• [WORK ORDER] Only an exact repetition of every entry counts as the answer.

• [DATA FOR REVIEW]
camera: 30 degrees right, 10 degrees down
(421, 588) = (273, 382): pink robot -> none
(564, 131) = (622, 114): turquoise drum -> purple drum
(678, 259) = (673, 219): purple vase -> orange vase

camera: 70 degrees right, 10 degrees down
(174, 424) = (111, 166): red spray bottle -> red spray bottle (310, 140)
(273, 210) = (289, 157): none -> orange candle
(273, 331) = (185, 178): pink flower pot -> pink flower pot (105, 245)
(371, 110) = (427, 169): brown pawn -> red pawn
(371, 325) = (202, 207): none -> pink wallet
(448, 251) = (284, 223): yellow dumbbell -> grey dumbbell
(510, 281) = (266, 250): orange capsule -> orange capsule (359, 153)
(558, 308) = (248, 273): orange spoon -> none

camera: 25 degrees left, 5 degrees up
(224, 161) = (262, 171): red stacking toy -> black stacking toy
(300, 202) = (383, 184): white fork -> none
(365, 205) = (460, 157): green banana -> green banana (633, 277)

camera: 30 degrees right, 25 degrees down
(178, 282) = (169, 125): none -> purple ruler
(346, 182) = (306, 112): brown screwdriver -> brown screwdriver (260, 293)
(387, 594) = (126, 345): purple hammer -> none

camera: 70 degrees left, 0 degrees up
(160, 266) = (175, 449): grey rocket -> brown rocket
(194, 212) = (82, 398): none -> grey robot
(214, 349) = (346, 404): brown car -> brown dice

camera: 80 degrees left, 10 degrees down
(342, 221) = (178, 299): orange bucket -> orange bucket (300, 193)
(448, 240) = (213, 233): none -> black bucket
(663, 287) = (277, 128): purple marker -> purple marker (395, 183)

• [YOUR RESPONSE]
camera: 30 degrees right, 10 degrees down
(421, 588) = (273, 382): pink robot -> none
(564, 131) = (622, 114): turquoise drum -> purple drum
(678, 259) = (673, 219): purple vase -> orange vase

camera: 70 degrees right, 10 degrees down
(174, 424) = (111, 166): red spray bottle -> red spray bottle (310, 140)
(273, 210) = (289, 157): none -> orange candle
(273, 331) = (185, 178): pink flower pot -> pink flower pot (105, 245)
(371, 110) = (427, 169): brown pawn -> red pawn
(371, 325) = (202, 207): none -> pink wallet
(448, 251) = (284, 223): yellow dumbbell -> grey dumbbell
(510, 281) = (266, 250): orange capsule -> orange capsule (359, 153)
(558, 308) = (248, 273): orange spoon -> none

camera: 25 degrees left, 5 degrees up
(224, 161) = (262, 171): red stacking toy -> black stacking toy
(300, 202) = (383, 184): white fork -> none
(365, 205) = (460, 157): green banana -> green banana (633, 277)

camera: 30 degrees right, 25 degrees down
(178, 282) = (169, 125): none -> purple ruler
(346, 182) = (306, 112): brown screwdriver -> brown screwdriver (260, 293)
(387, 594) = (126, 345): purple hammer -> none

camera: 70 degrees left, 0 degrees up
(160, 266) = (175, 449): grey rocket -> brown rocket
(194, 212) = (82, 398): none -> grey robot
(214, 349) = (346, 404): brown car -> brown dice

camera: 80 degrees left, 10 degrees down
(342, 221) = (178, 299): orange bucket -> orange bucket (300, 193)
(448, 240) = (213, 233): none -> black bucket
(663, 287) = (277, 128): purple marker -> purple marker (395, 183)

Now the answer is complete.